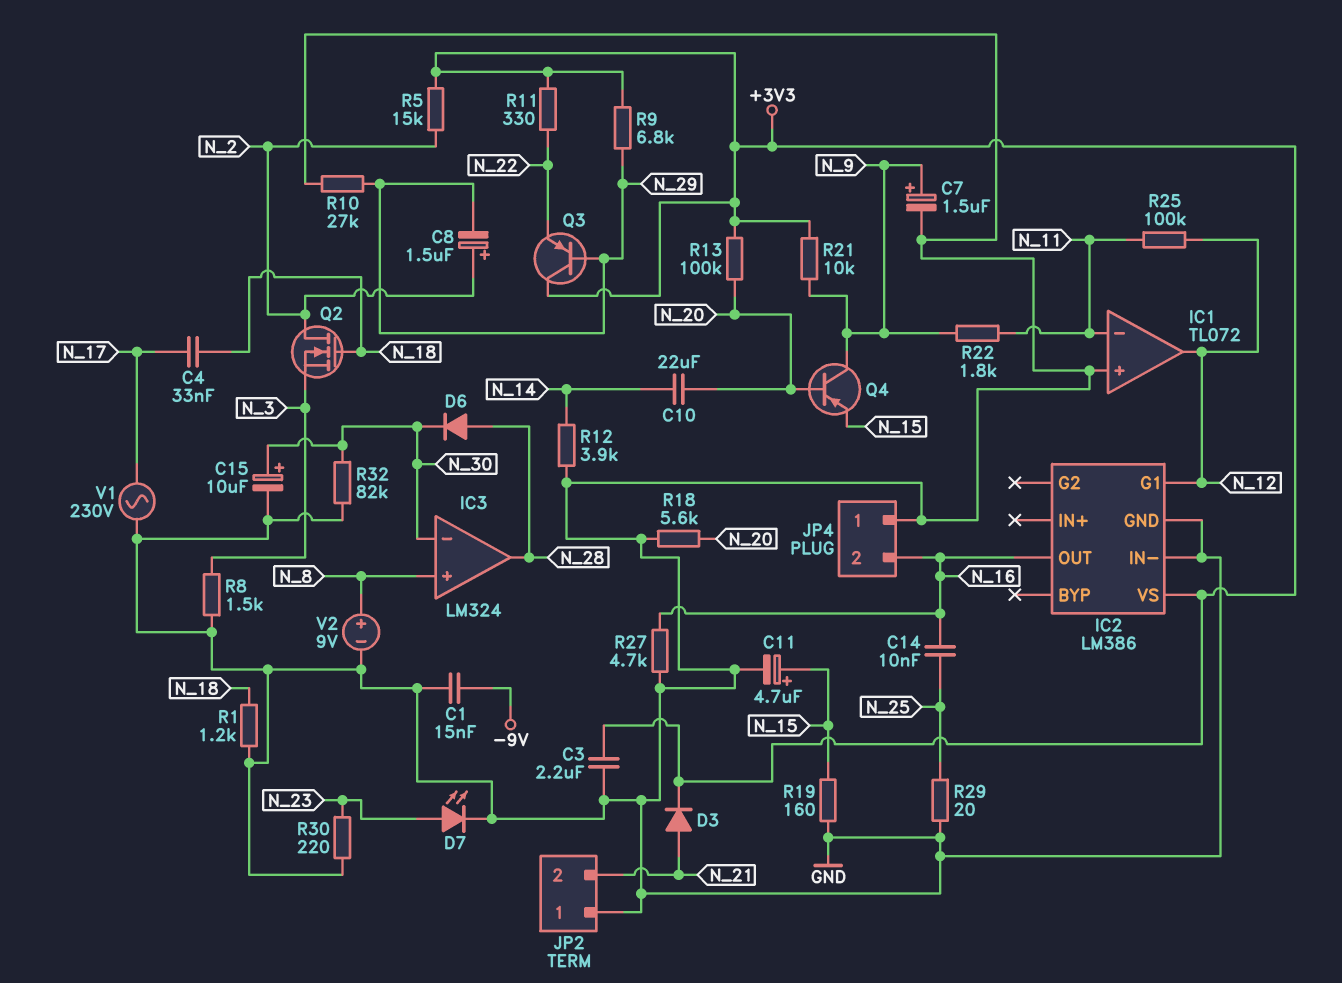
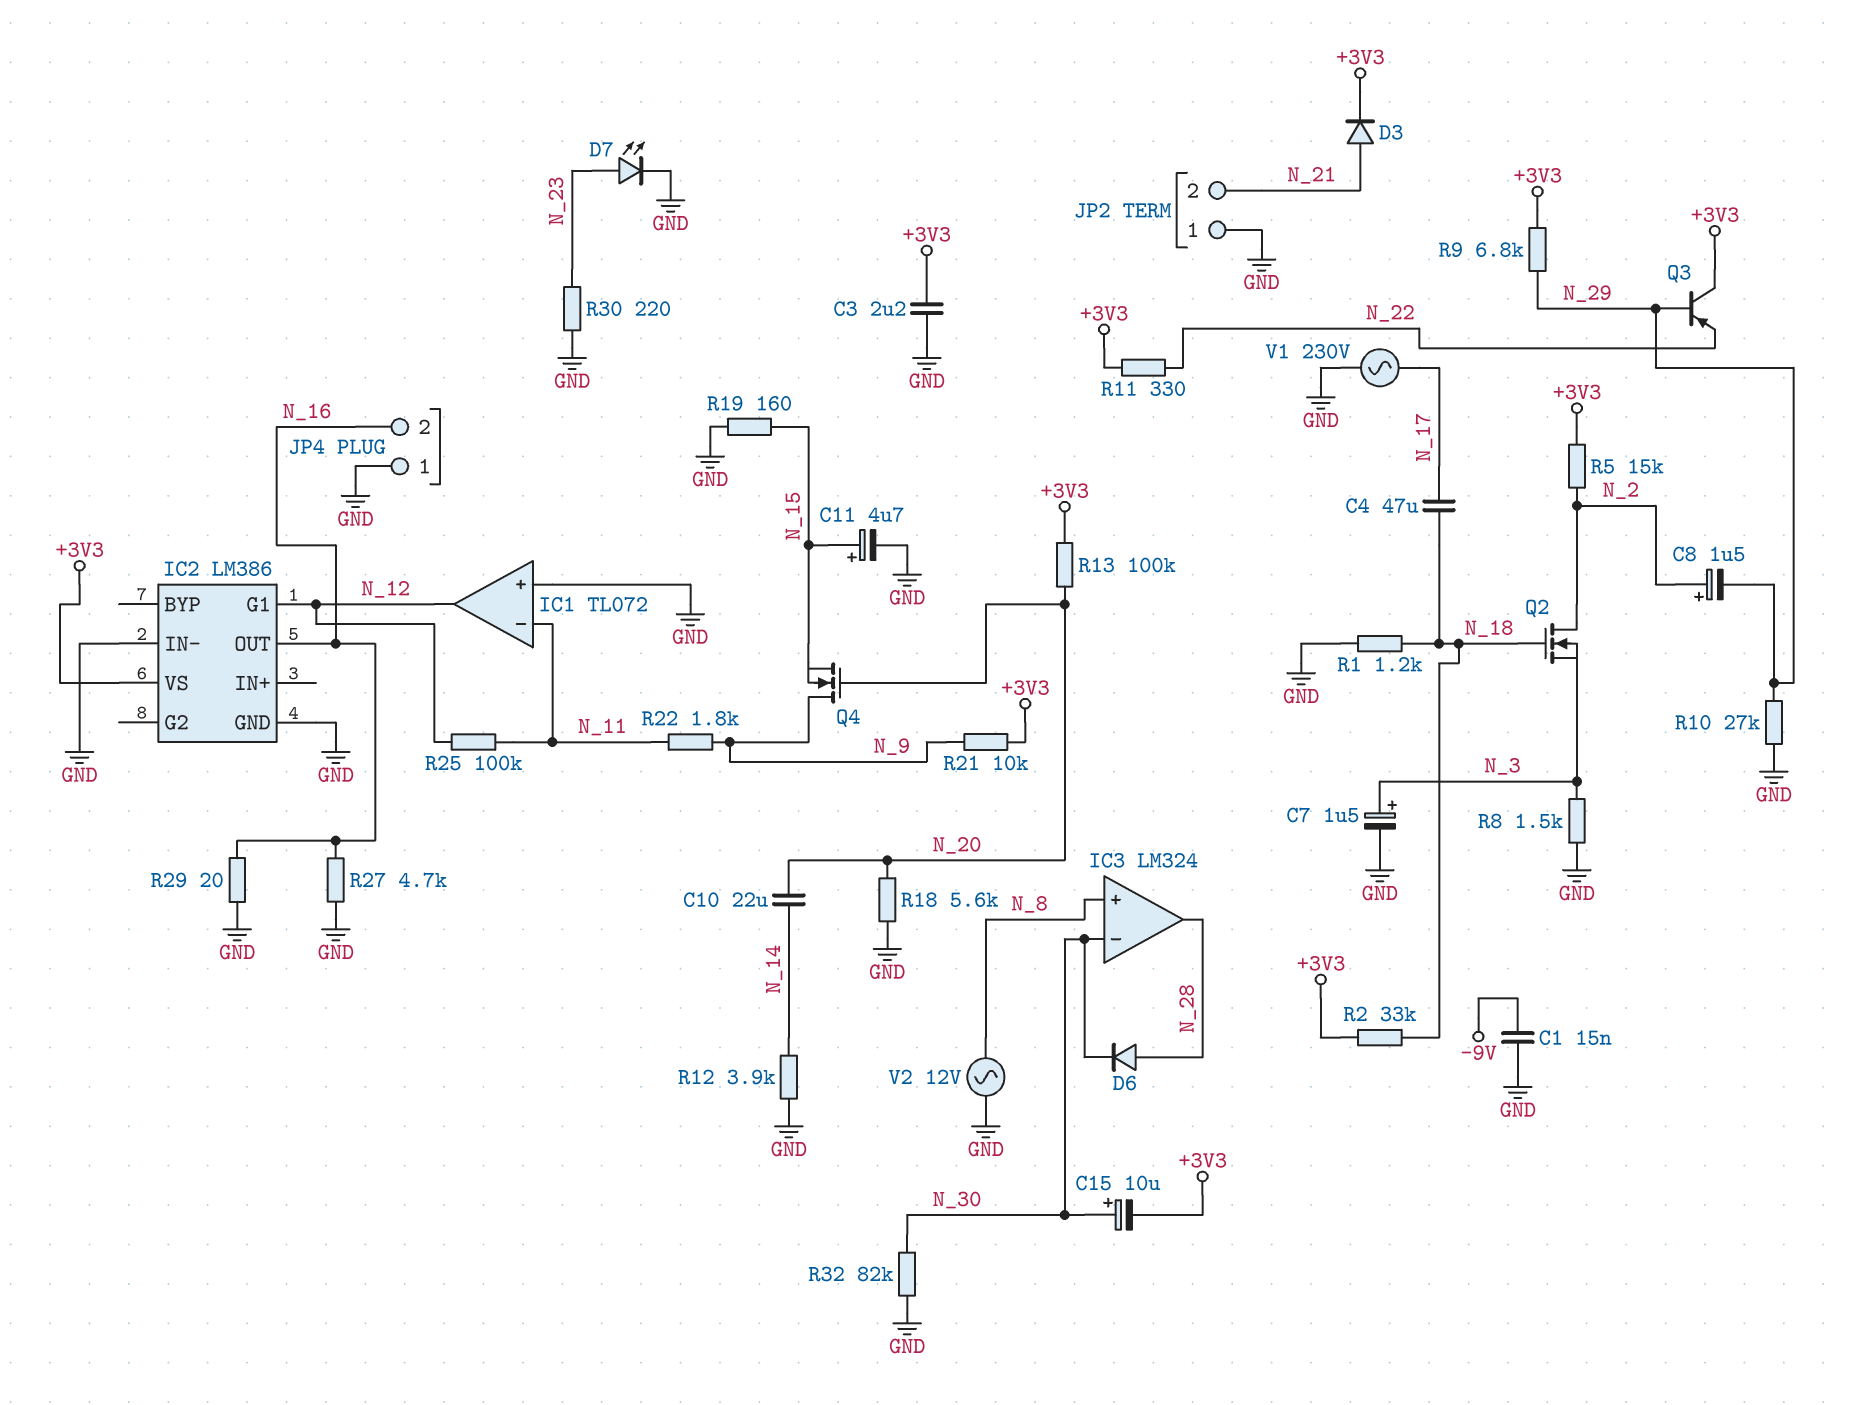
C4: 33nF (N_17, N_18) -> 47uF (N_17, N_18)
C7: 1.5uF (plus N_9, minus GND) -> 1.5uF (plus N_3, minus GND)
C14: 10nF (N_16, N_25) -> none
C15: 10uF (plus N_30, minus GND) -> 10uF (plus N_30, minus +3V3)
Q4: PNP (B N_20, C N_9, E N_15) -> NMOS (G N_20, D N_9, S N_15)
R2: none -> 33k (+3V3, N_18)
R29: 20 (GND, N_25) -> 20 (GND, N_16)
V2: 9V (plus N_8, minus GND) -> AC 12V (GND, N_8)

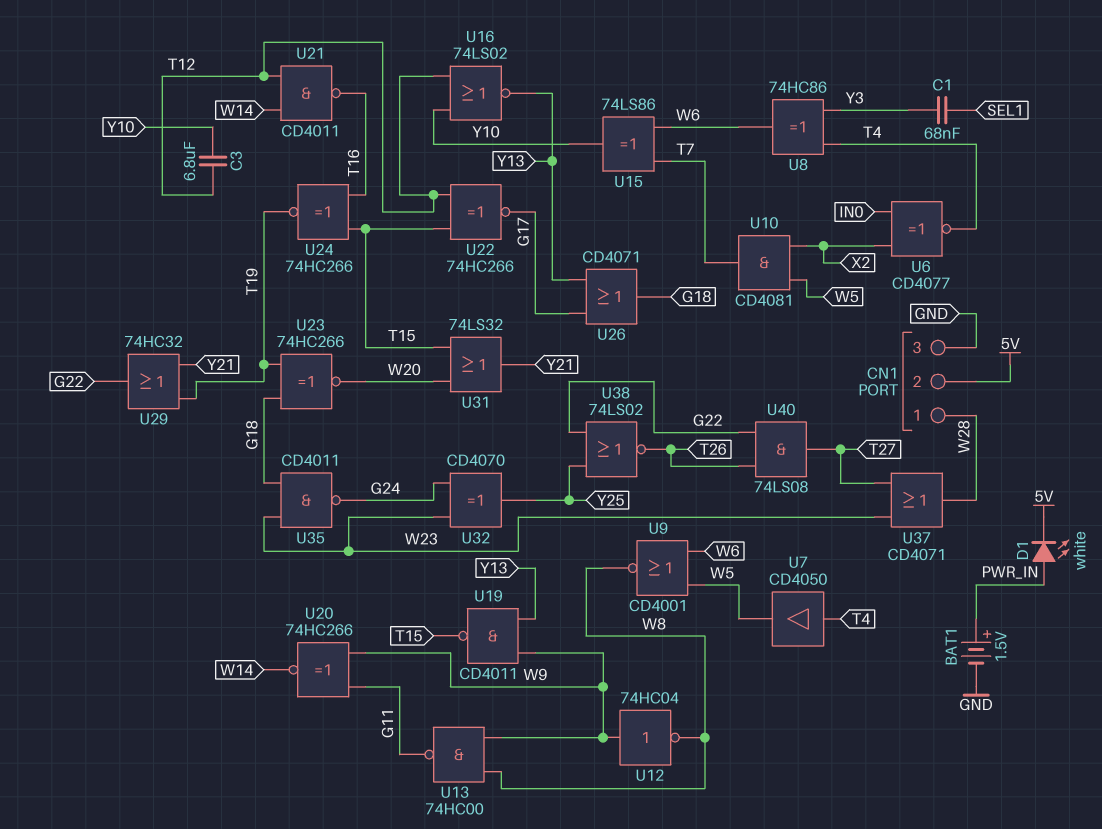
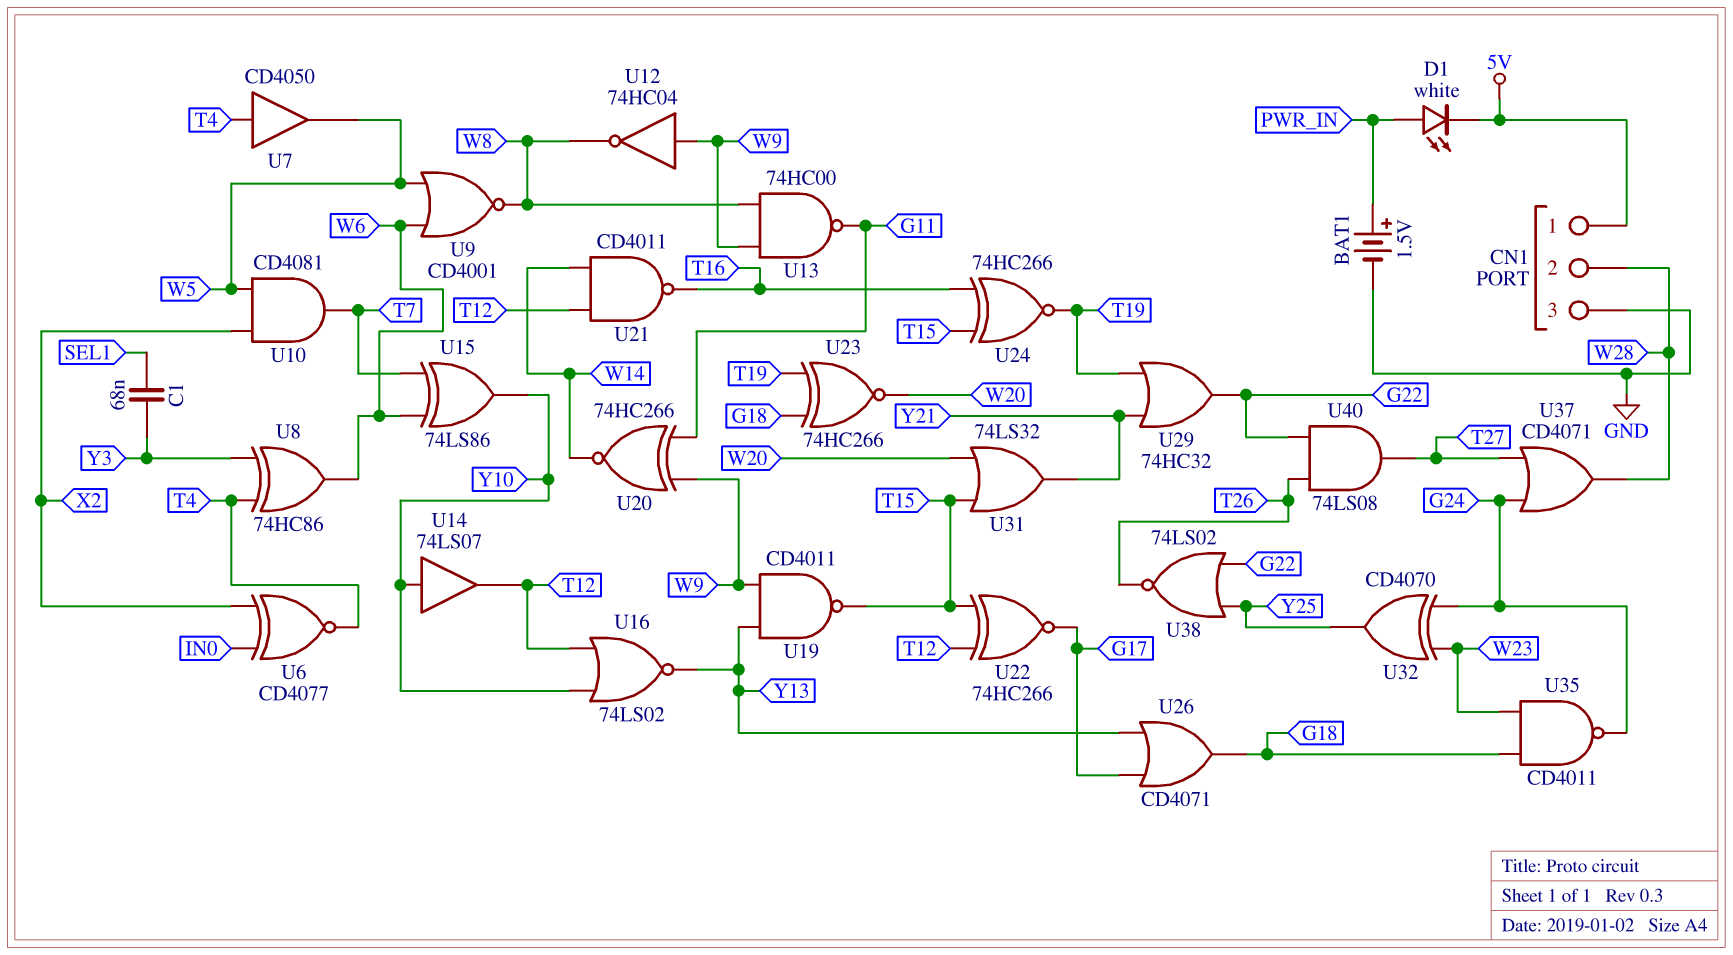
C3: 6.8uF (T12, Y10) -> none
CN1 pin 1: W28 -> 5V
CN1 pin 2: 5V -> W28
U14: none -> buffer 74LS07 (in Y10, out T12)
U37: OR CD4071 (in T27, in W23, out W28) -> OR CD4071 (in G24, in T27, out W28)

EXERCISE GOAL: The expected answer is every line above in which the word "none" appears.

REPLY:
C14: 10nF (N_16, N_25) -> none
R2: none -> 33k (+3V3, N_18)
C3: 6.8uF (T12, Y10) -> none
U14: none -> buffer 74LS07 (in Y10, out T12)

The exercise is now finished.